Content starts

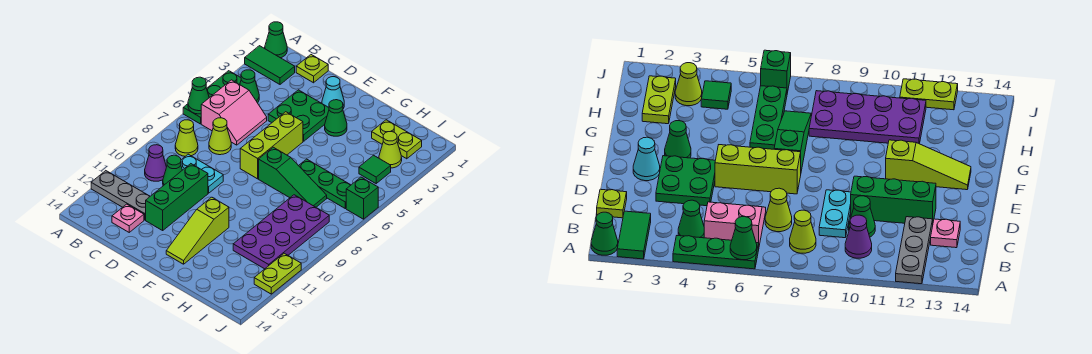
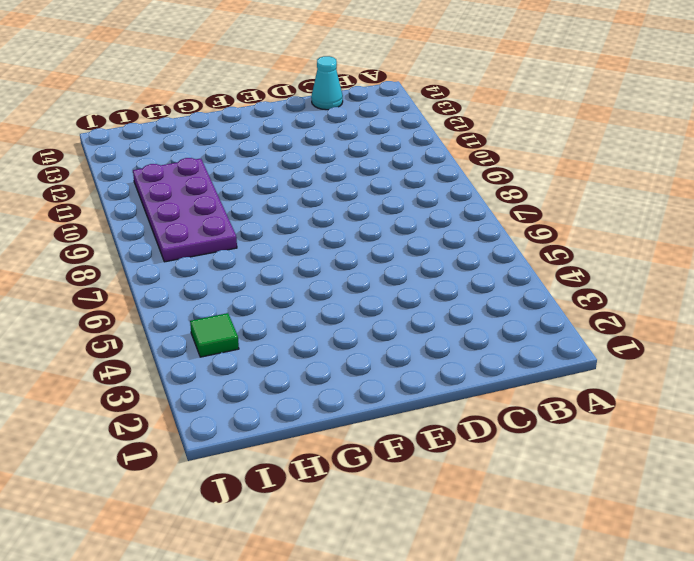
cyan cone C14 level 1 -> cyan cone E2 level 1
none -> green cone A1 level 1
none -> green tile A2:B2 level 1
none -> green plate A4:A6 level 1

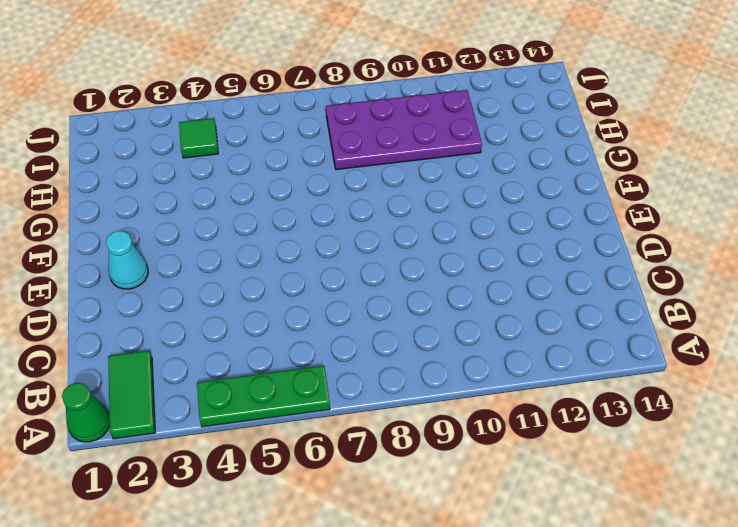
none -> grey plate A12:C12 level 1
none -> green cone B4 level 1
none -> pink slope B5:C6 level 1 top B

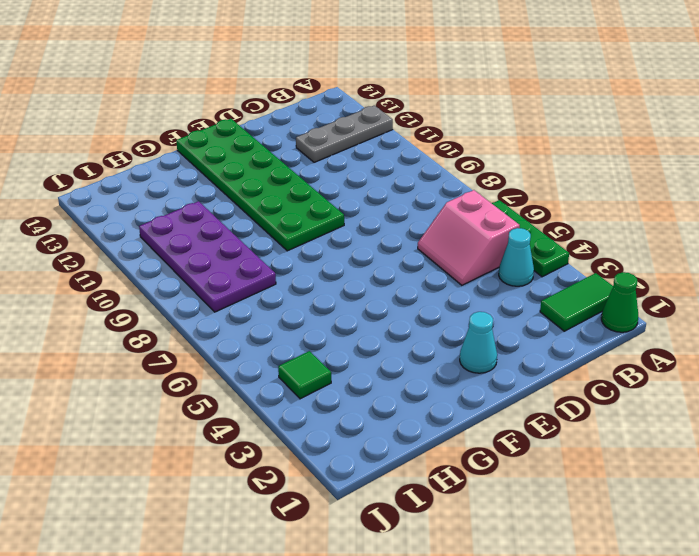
cyan cone B4 level 1 -> green cone B4 level 1
green plate E9:F14 level 1 -> lime slope F11:F13 level 1 top 11
none -> lime cone B8 level 1
none -> purple cone B10 level 1
none -> lime plate C1 level 1

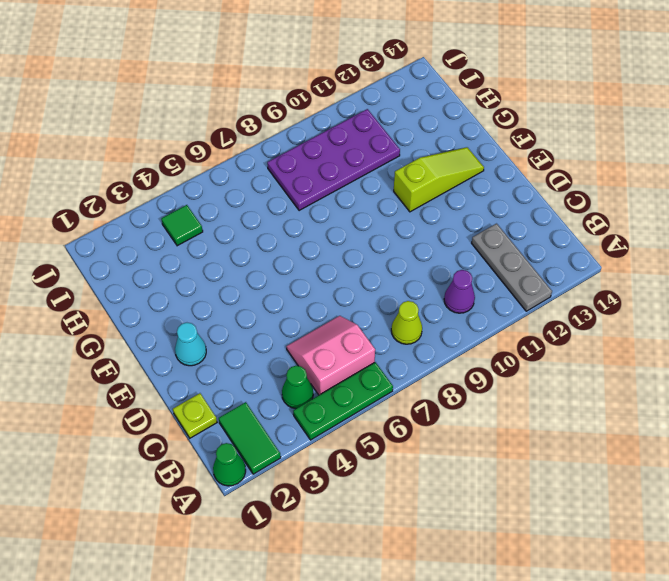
none -> lime cone C7 level 1
none -> cyan plate C9:D9 level 1
none -> green cone C10 level 1

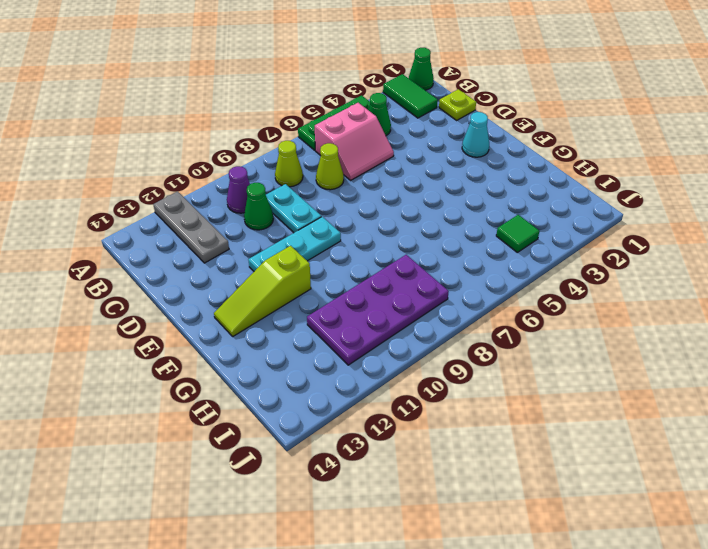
cyan plate E9:E11 level 1 -> none
none -> pink plate C13 level 1
none -> green plate D3:E4 level 1
none -> green brick D10:D12 level 1

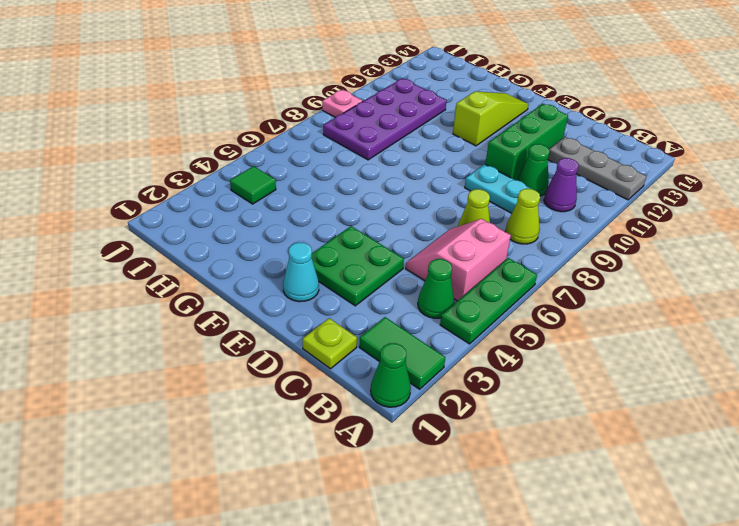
pink plate J9 level 1 -> pink plate C13 level 1
none -> lime brick E5:E7 level 1
none -> green cone F3 level 1
none -> green slope F7:H7 level 1 top F

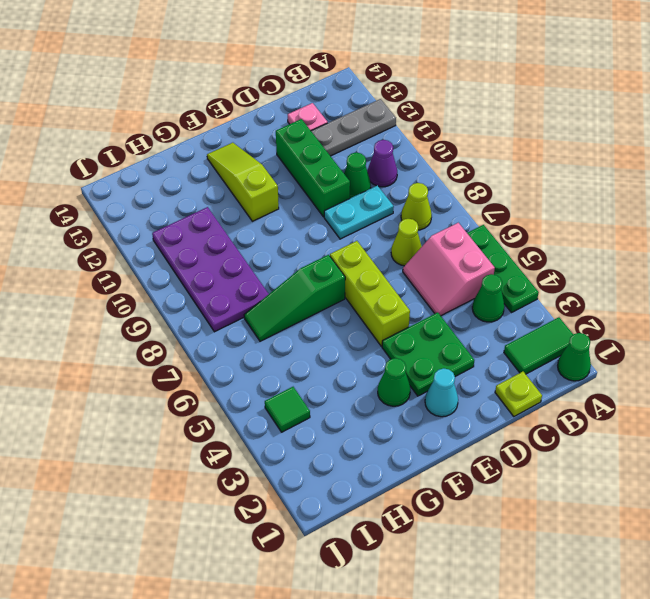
none -> green plate G6:I6 level 1
none -> lime plate H2:I2 level 1
none -> lime cone I3 level 1

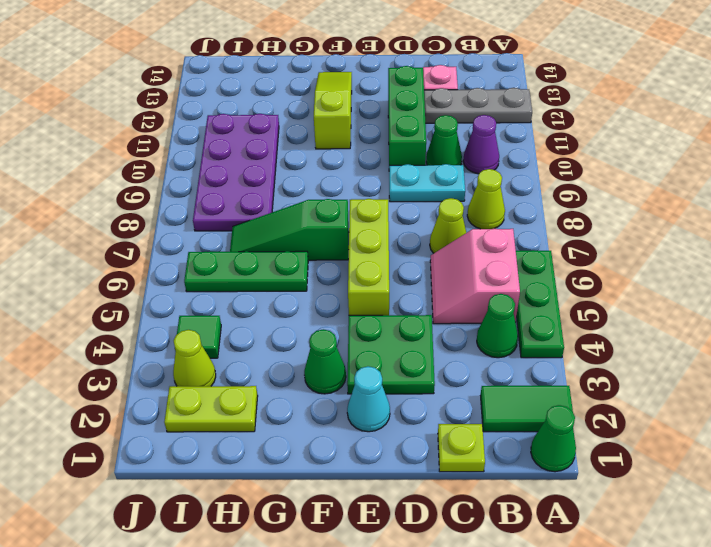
none -> green brick J6 level 1
none -> lime plate J11:J12 level 1
none -> green cone A6 level 2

Content ends

Above are the records; repeat their lines from the first through the line containing "none -> purple cone B10 level 1", and leave out each picture.

> RESPONSE TO THIS EXERCISE:
cyan cone C14 level 1 -> cyan cone E2 level 1
none -> green cone A1 level 1
none -> green tile A2:B2 level 1
none -> green plate A4:A6 level 1

none -> grey plate A12:C12 level 1
none -> green cone B4 level 1
none -> pink slope B5:C6 level 1 top B

cyan cone B4 level 1 -> green cone B4 level 1
green plate E9:F14 level 1 -> lime slope F11:F13 level 1 top 11
none -> lime cone B8 level 1
none -> purple cone B10 level 1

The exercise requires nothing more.